## Exercise requirements
Look through the listing below and give the number of lines that hold "degrees". Say nothing more.

- - -

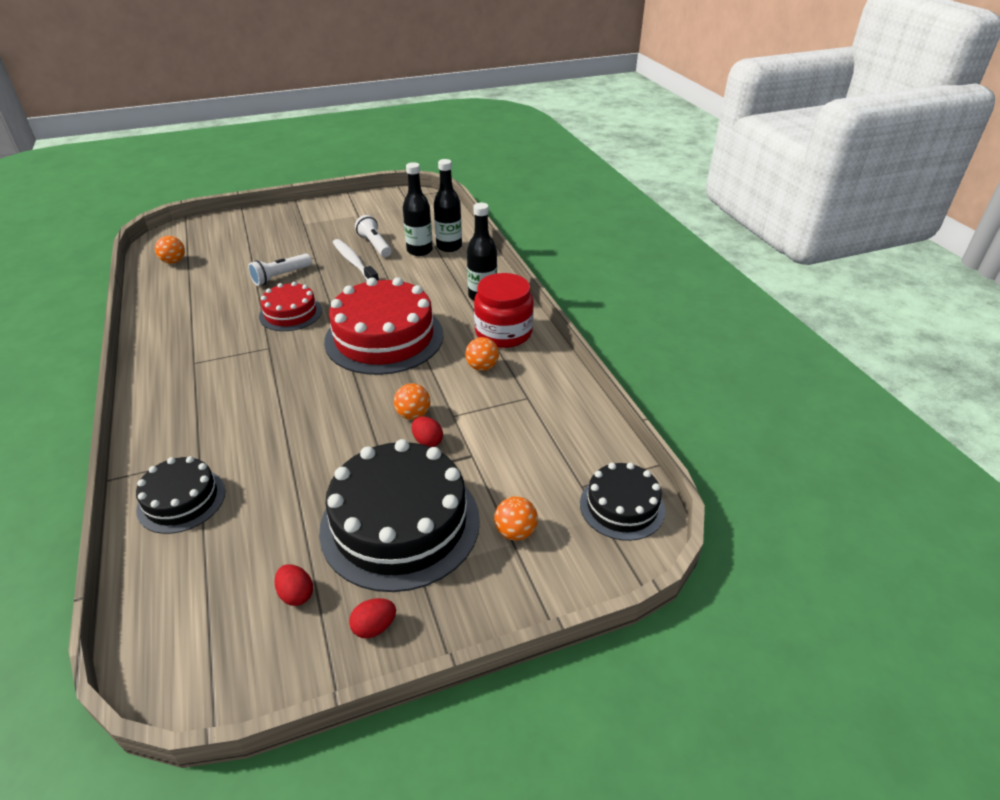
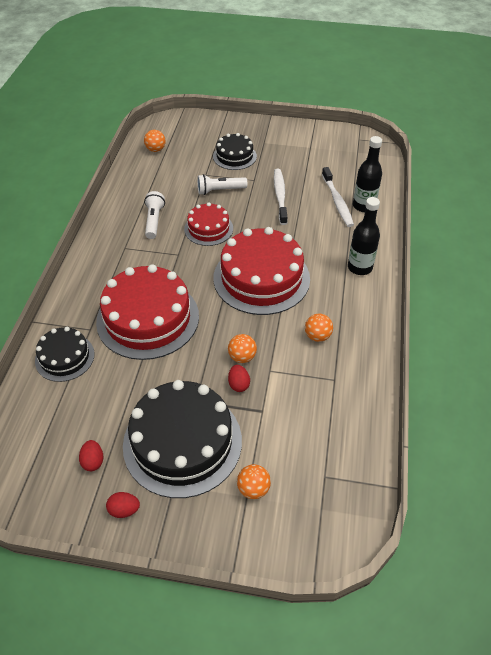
camera: 30 degrees right, 10 degrees up
white flashlight [355,215,391,257] -> white flashlight moved to [144,191,165,239]
black bottle [403,162,433,256] -> white toothbrush [322,167,354,227]
red jar [474,273,534,348] -> none
black cake [580,462,665,541] -> black cake moved to [213,133,257,170]
none -> red cake [96,264,199,360]

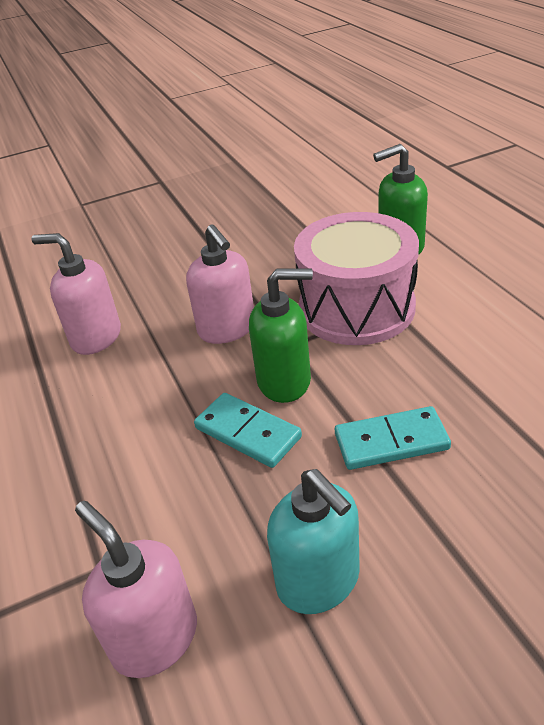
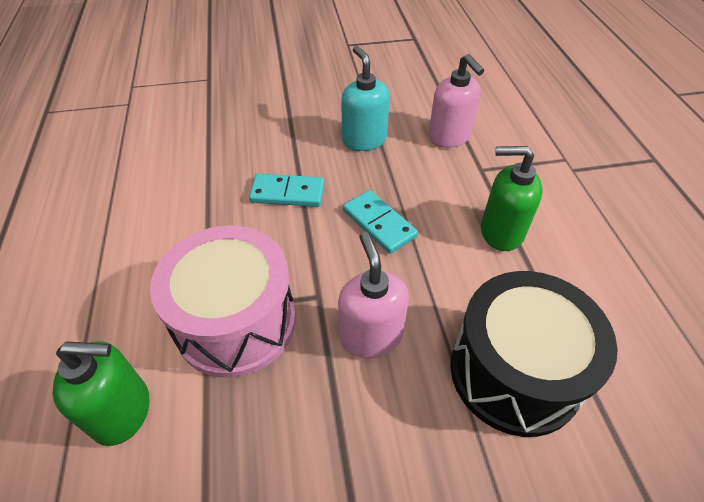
camera: 170 degrees left, 10 degrees up
pink soap dispenser [31,233,121,355] -> black drum [450,271,618,437]
green soap dispenser [249,269,313,403] -> green soap dispenser moved to [481,146,543,251]

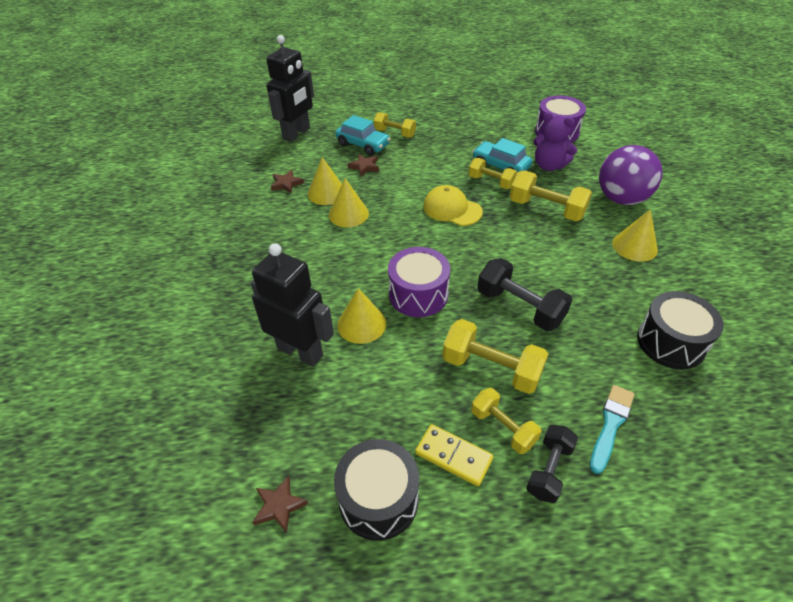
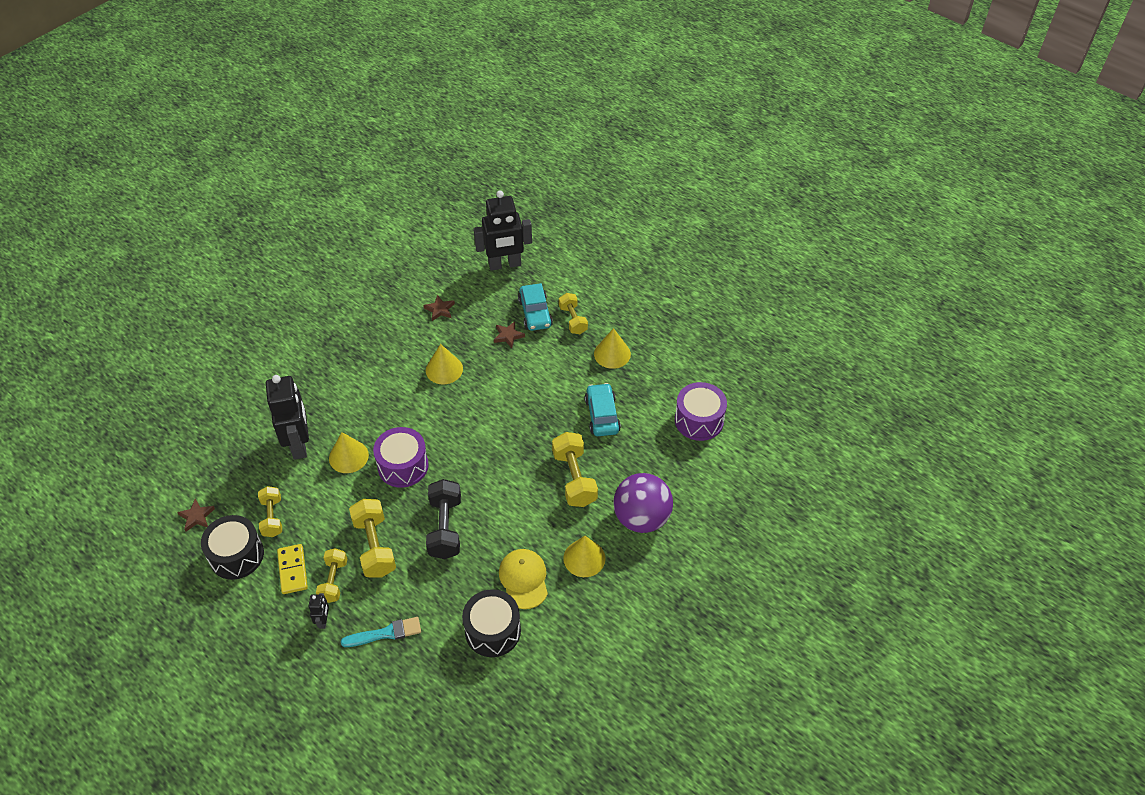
camera: 45 degrees right, 5 degrees up
yellow cone [308,157,342,205] -> yellow cone moved to [594,328,631,369]
yellow cap [423,185,483,226] -> yellow cap moved to [499,549,548,609]
yellow dumbbell [469,158,517,189] -> yellow dumbbell moved to [258,486,282,537]
black dumbbell [526,425,578,503] -> black robot [308,593,329,629]
purple teddy bear [533,112,577,171] -> none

- - -

## Exercise answer
3